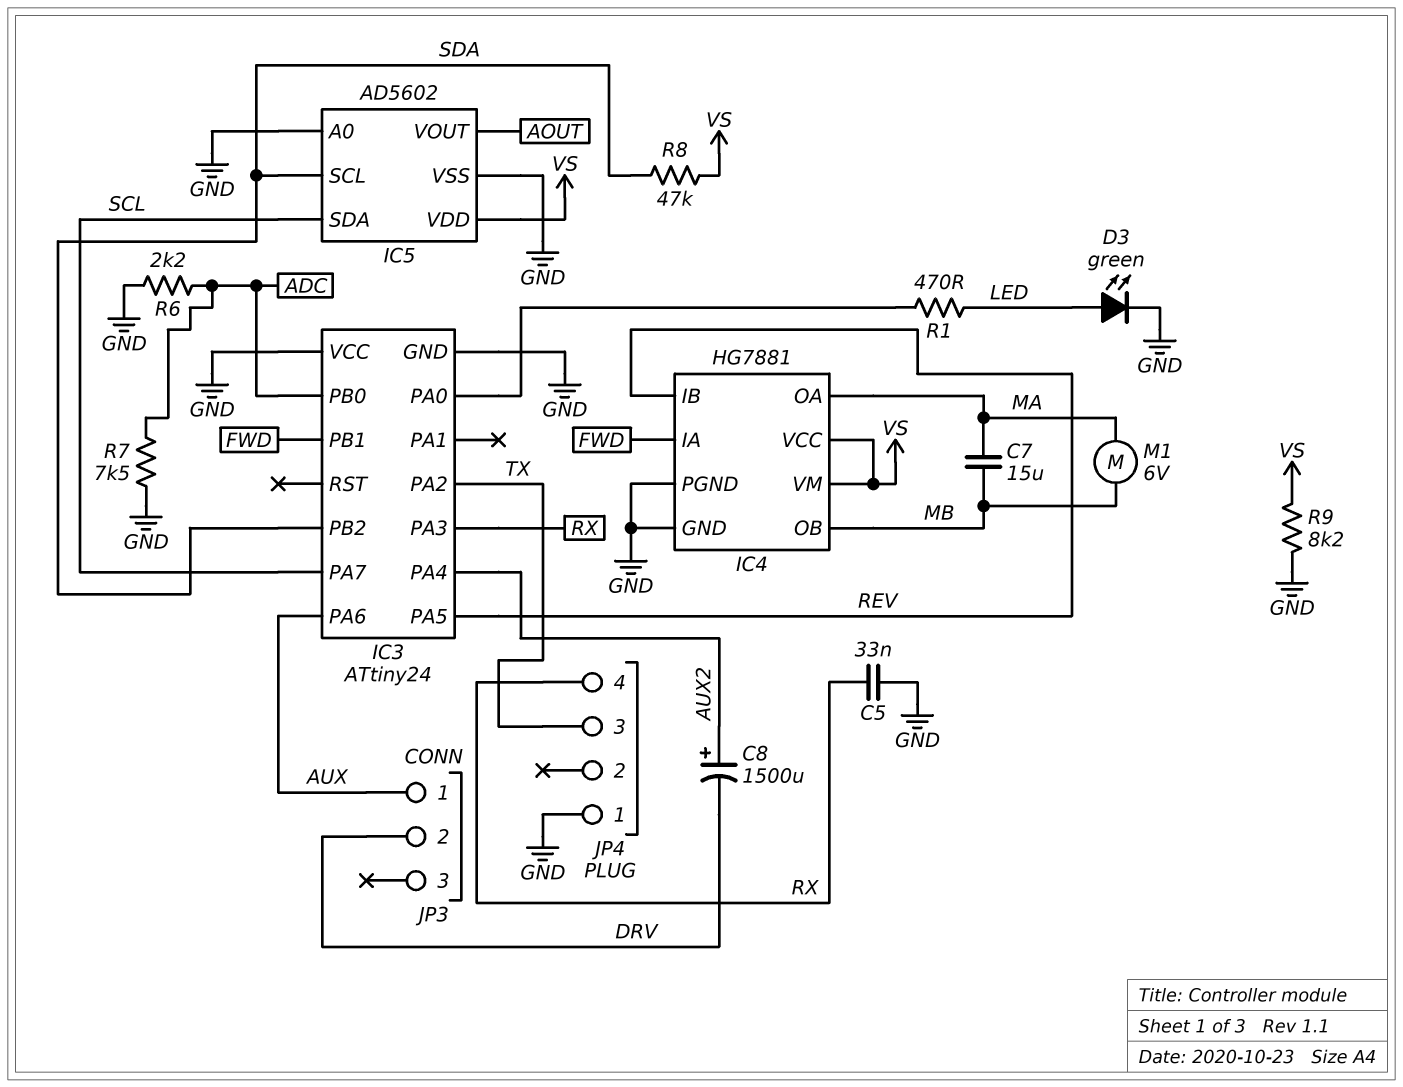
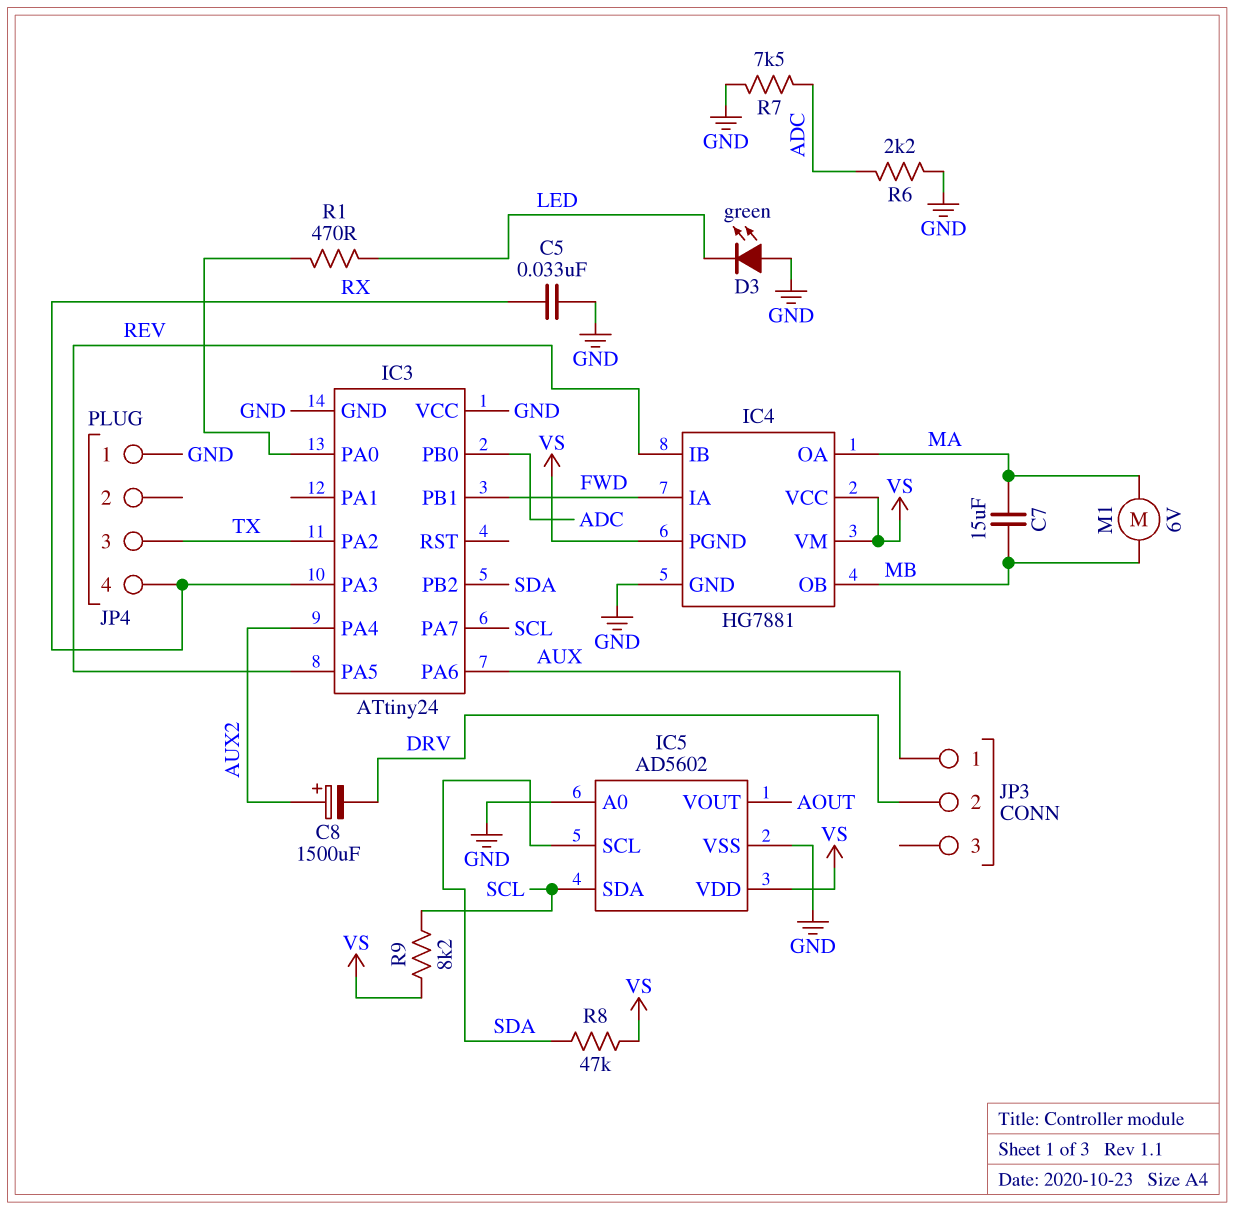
D3: LED green (A LED, K GND) -> LED green (A GND, K LED)
IC4 pin PGND: GND -> VS
R9: 8.2k (GND, VS) -> 8.2k (SCL, VS)

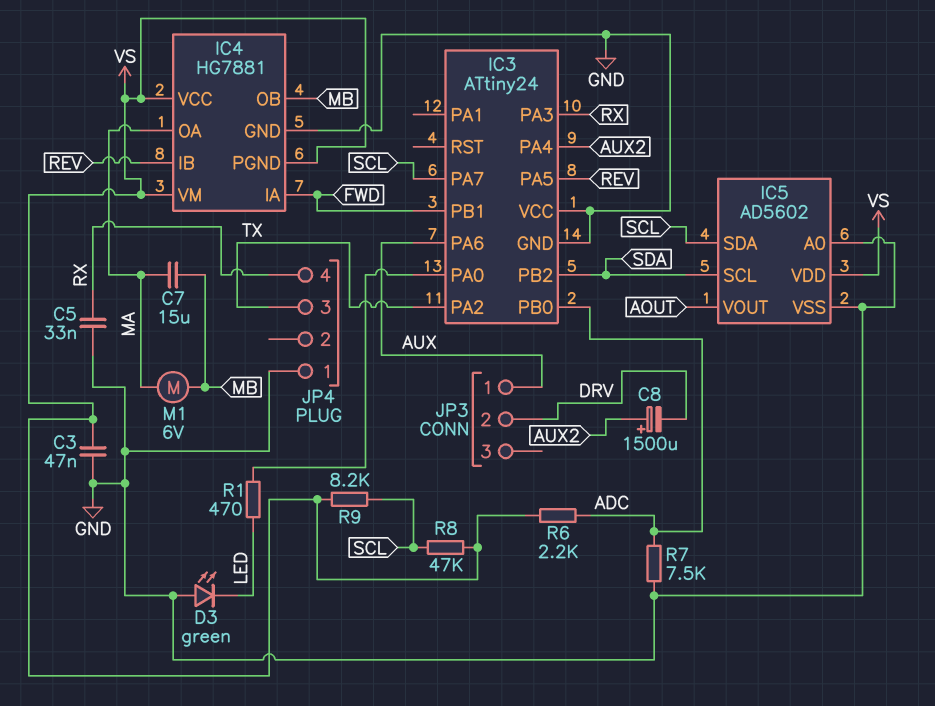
C3: none -> 47nF (GND, VS)
R6: 2.2k (ADC, GND) -> 2.2k (ADC, VS)
R8: 47k (SDA, VS) -> 47k (SCL, VS)

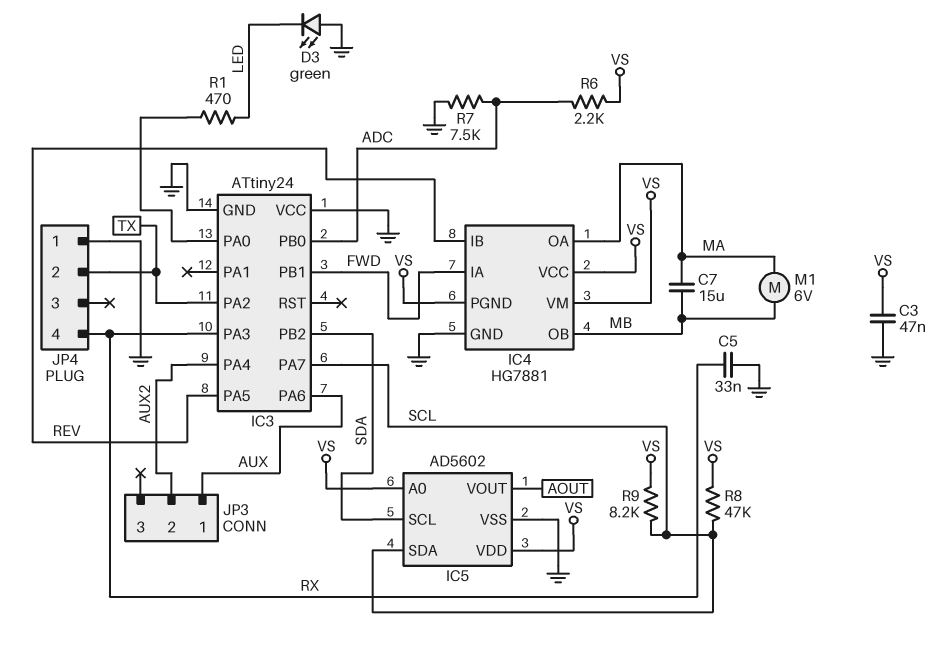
C8: 1500uF (plus AUX2, minus DRV) -> none
IC5 pin A0: GND -> VS
JP3 pin 2: DRV -> AUX2
JP4 pin 2: none -> TX
JP4 pin 3: TX -> none

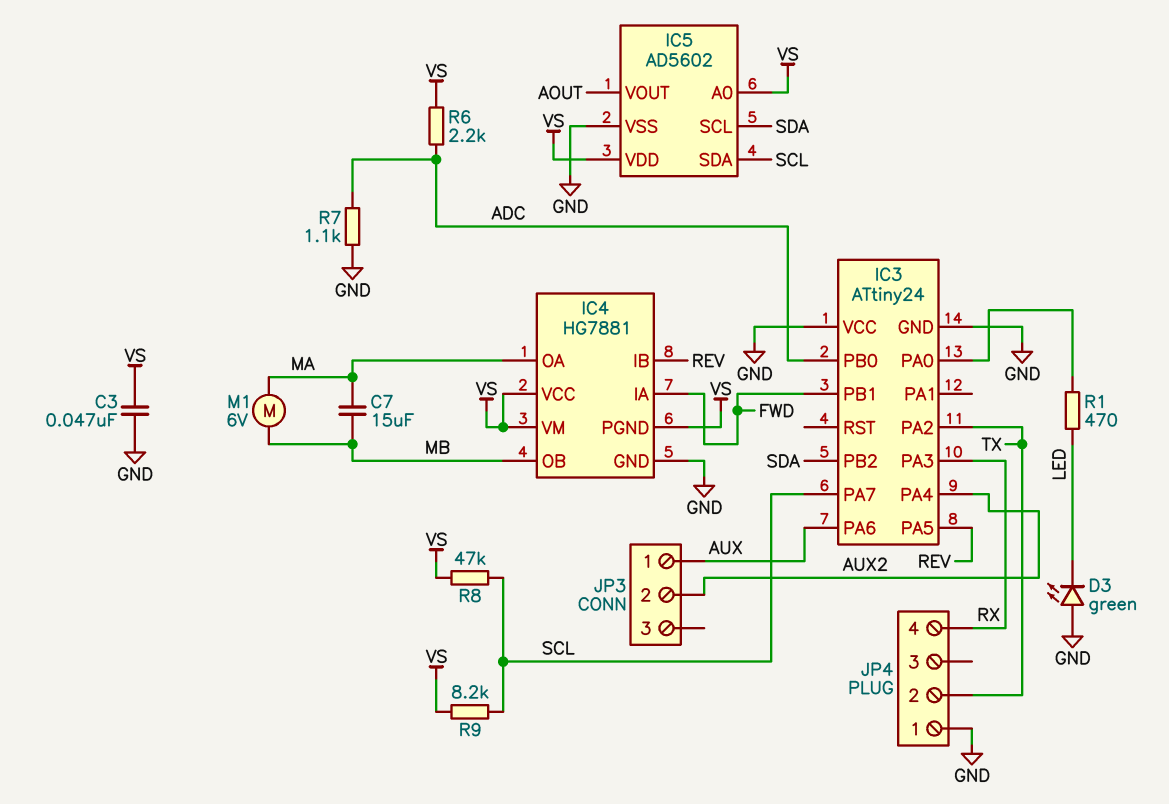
C5: 33nF (GND, RX) -> none
R7: 7.5k (ADC, GND) -> 1.1k (ADC, GND)

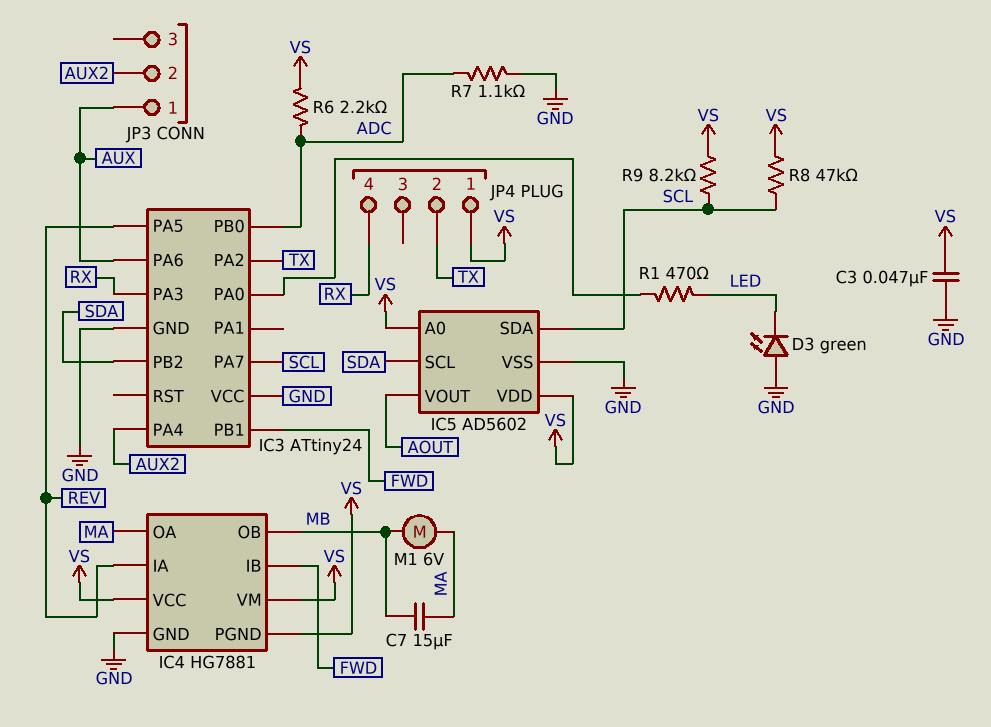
IC4 pin IA: FWD -> REV
IC4 pin IB: REV -> FWD
JP4 pin 1: GND -> VS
= = = = = = =
**EXERCISE REQUIREMENTS**
For this exercise, return every line from the data that holds the string "none".

**RESPONSE BELOW**
C3: none -> 47nF (GND, VS)
C8: 1500uF (plus AUX2, minus DRV) -> none
JP4 pin 2: none -> TX
JP4 pin 3: TX -> none
C5: 33nF (GND, RX) -> none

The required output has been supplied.